(Stored items)
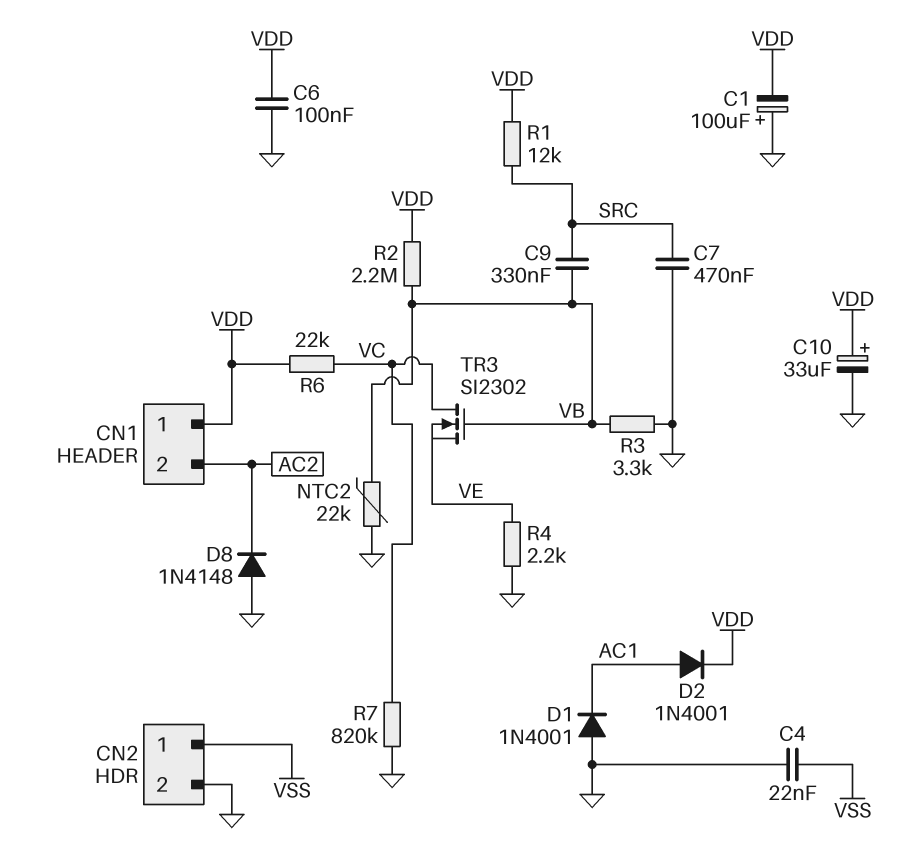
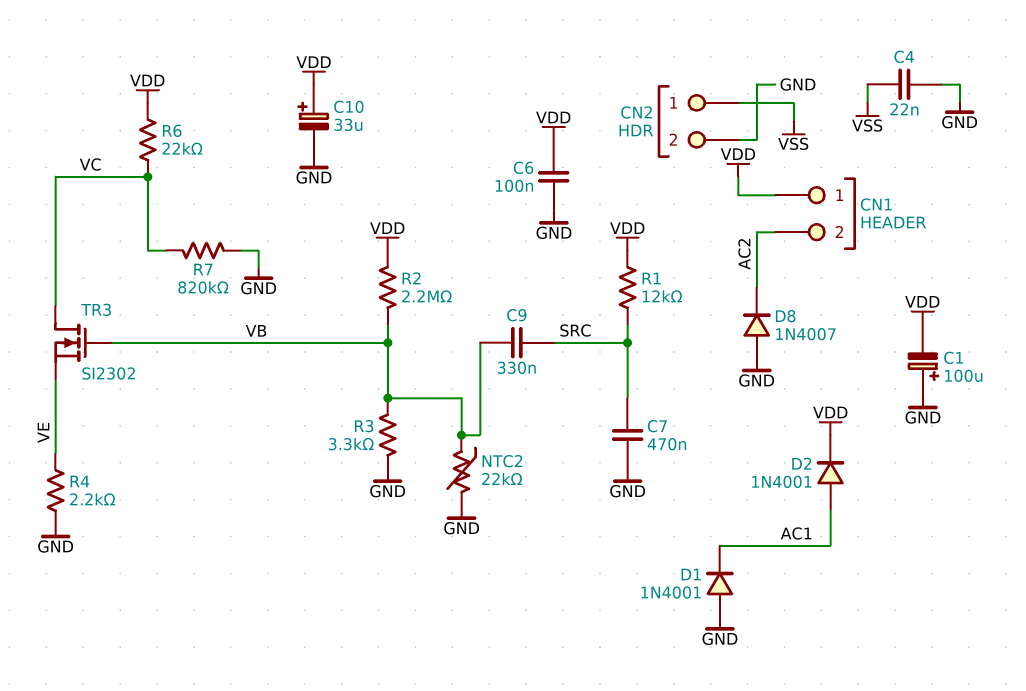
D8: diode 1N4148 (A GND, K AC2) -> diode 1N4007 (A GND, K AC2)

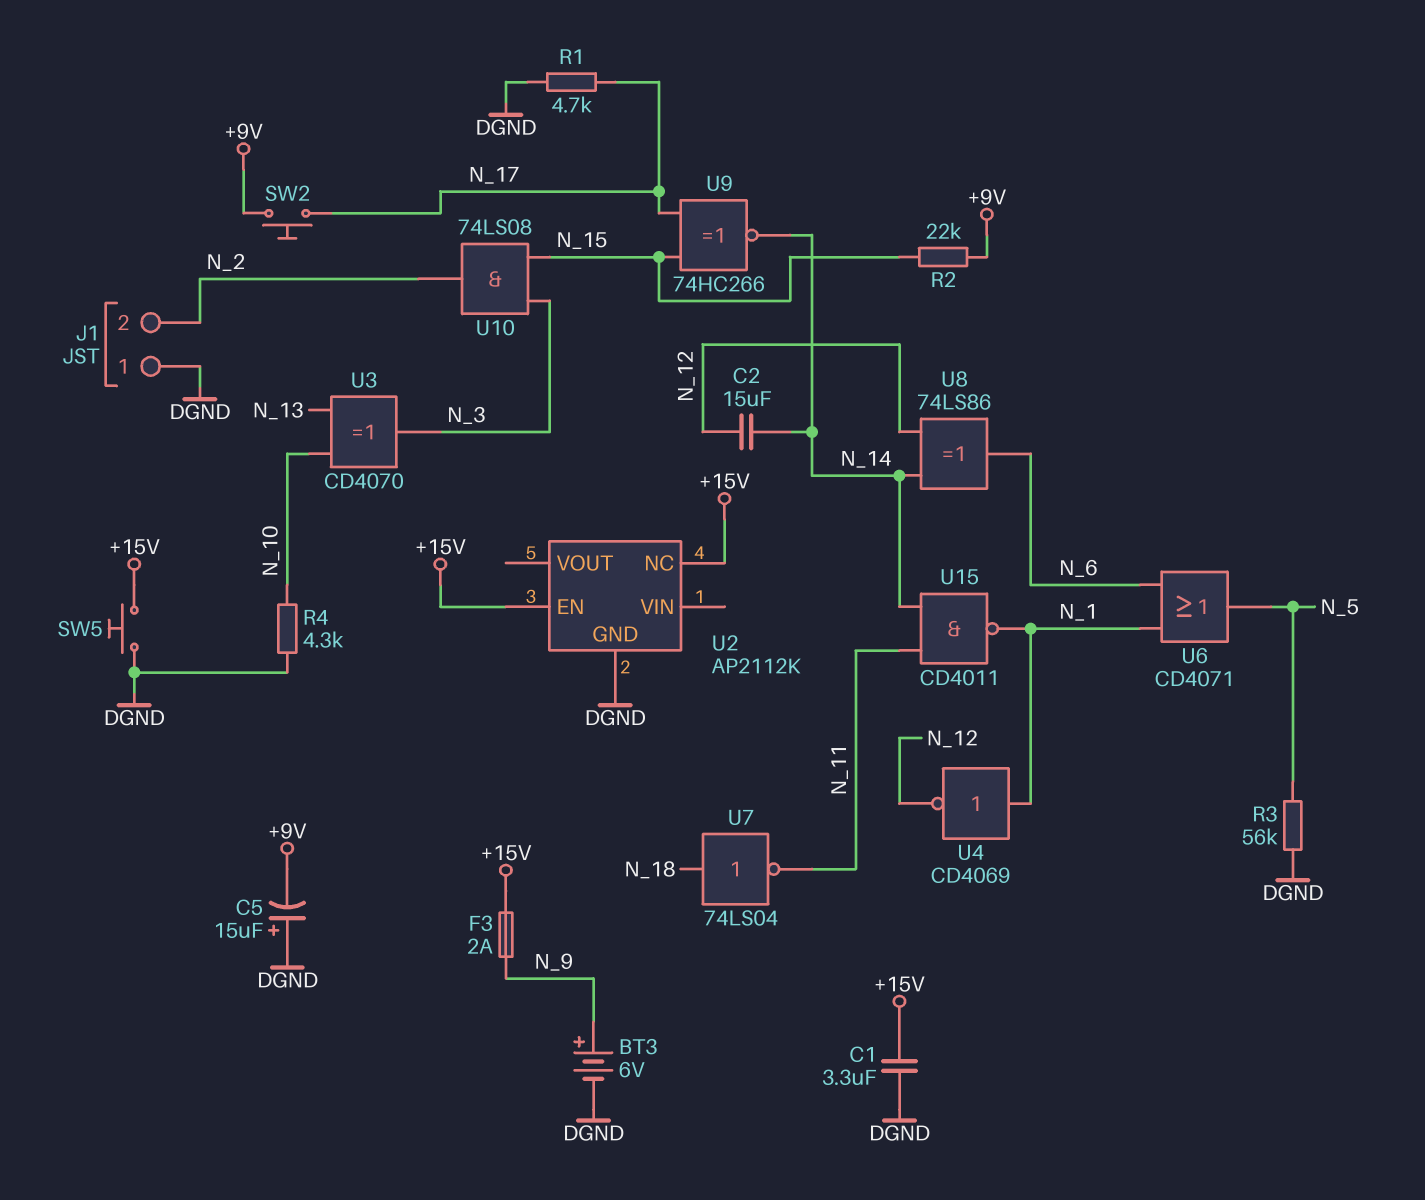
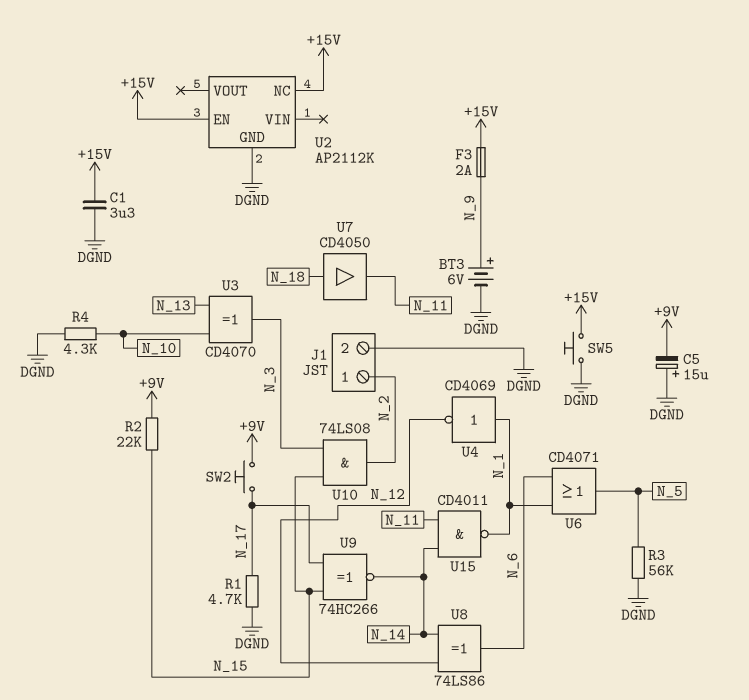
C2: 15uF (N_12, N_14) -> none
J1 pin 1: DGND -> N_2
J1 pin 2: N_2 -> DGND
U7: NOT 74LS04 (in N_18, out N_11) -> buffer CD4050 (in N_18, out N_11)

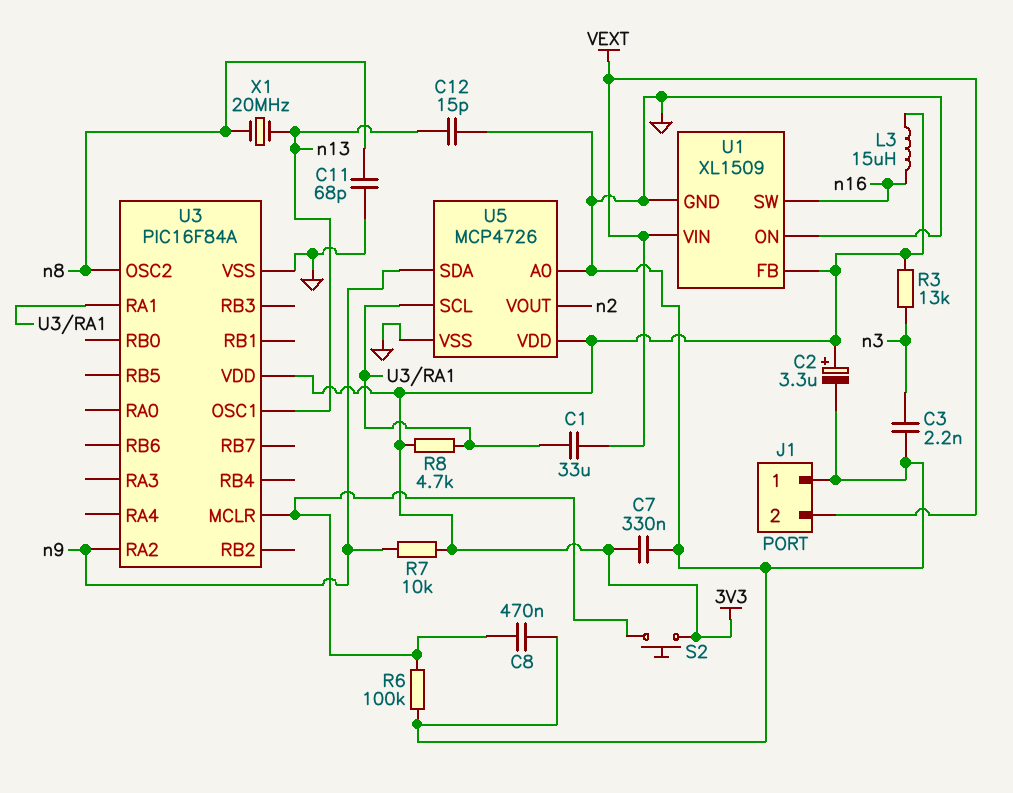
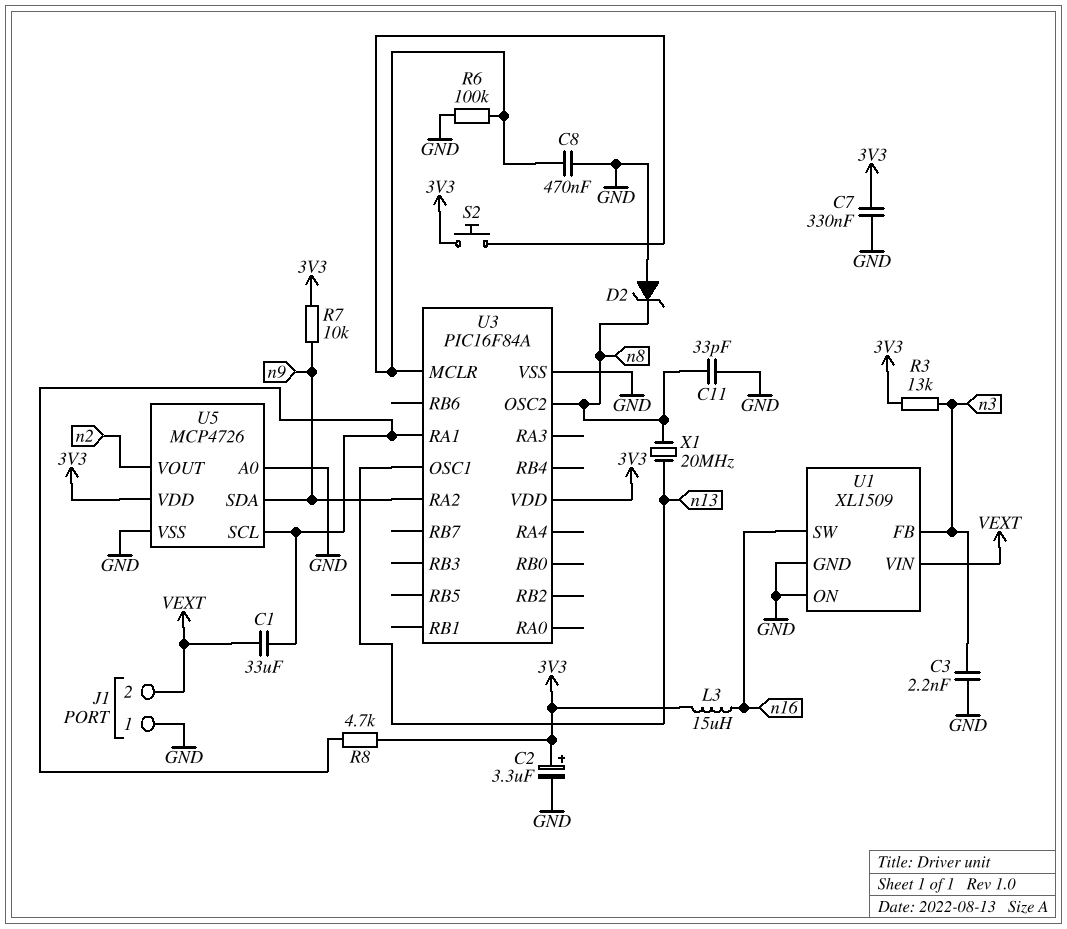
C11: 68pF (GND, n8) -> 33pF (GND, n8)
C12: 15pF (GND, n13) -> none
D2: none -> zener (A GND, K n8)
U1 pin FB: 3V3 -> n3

▸ **WHAT YOU SHOULD DO**:
Please transcribe exactly the lines from the one that contains "U7: NOT 74LS04" through the closing line of the entries, with no pictures.

▸ **FINAL ANSWER**:
U7: NOT 74LS04 (in N_18, out N_11) -> buffer CD4050 (in N_18, out N_11)

C11: 68pF (GND, n8) -> 33pF (GND, n8)
C12: 15pF (GND, n13) -> none
D2: none -> zener (A GND, K n8)
U1 pin FB: 3V3 -> n3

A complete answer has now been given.